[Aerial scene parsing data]
= = = = =
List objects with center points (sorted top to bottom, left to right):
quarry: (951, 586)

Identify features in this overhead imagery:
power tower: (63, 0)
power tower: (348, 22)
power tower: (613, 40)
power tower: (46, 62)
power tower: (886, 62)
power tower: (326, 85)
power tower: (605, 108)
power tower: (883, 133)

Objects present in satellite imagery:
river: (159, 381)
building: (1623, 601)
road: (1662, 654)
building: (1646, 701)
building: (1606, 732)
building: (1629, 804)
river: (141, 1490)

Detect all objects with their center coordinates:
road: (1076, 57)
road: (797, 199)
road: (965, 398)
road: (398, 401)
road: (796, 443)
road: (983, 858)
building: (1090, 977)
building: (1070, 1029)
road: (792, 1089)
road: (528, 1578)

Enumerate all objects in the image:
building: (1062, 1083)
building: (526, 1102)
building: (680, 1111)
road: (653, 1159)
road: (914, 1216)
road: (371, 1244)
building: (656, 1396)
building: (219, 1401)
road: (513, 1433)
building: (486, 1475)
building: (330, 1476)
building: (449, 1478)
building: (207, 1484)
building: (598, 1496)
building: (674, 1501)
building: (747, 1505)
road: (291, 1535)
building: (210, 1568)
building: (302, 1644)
= = = = =
Word for word, return each of the entries shown above.

- [Written solution]:
List objects with center points (sorted top to bottom, left to right):
quarry: (951, 586)

Identify features in this overhead imagery:
power tower: (63, 0)
power tower: (348, 22)
power tower: (613, 40)
power tower: (46, 62)
power tower: (886, 62)
power tower: (326, 85)
power tower: (605, 108)
power tower: (883, 133)

Objects present in satellite imagery:
river: (159, 381)
building: (1623, 601)
road: (1662, 654)
building: (1646, 701)
building: (1606, 732)
building: (1629, 804)
river: (141, 1490)

Detect all objects with their center coordinates:
road: (1076, 57)
road: (797, 199)
road: (965, 398)
road: (398, 401)
road: (796, 443)
road: (983, 858)
building: (1090, 977)
building: (1070, 1029)
road: (792, 1089)
road: (528, 1578)

Enumerate all objects in the image:
building: (1062, 1083)
building: (526, 1102)
building: (680, 1111)
road: (653, 1159)
road: (914, 1216)
road: (371, 1244)
building: (656, 1396)
building: (219, 1401)
road: (513, 1433)
building: (486, 1475)
building: (330, 1476)
building: (449, 1478)
building: (207, 1484)
building: (598, 1496)
building: (674, 1501)
building: (747, 1505)
road: (291, 1535)
building: (210, 1568)
building: (302, 1644)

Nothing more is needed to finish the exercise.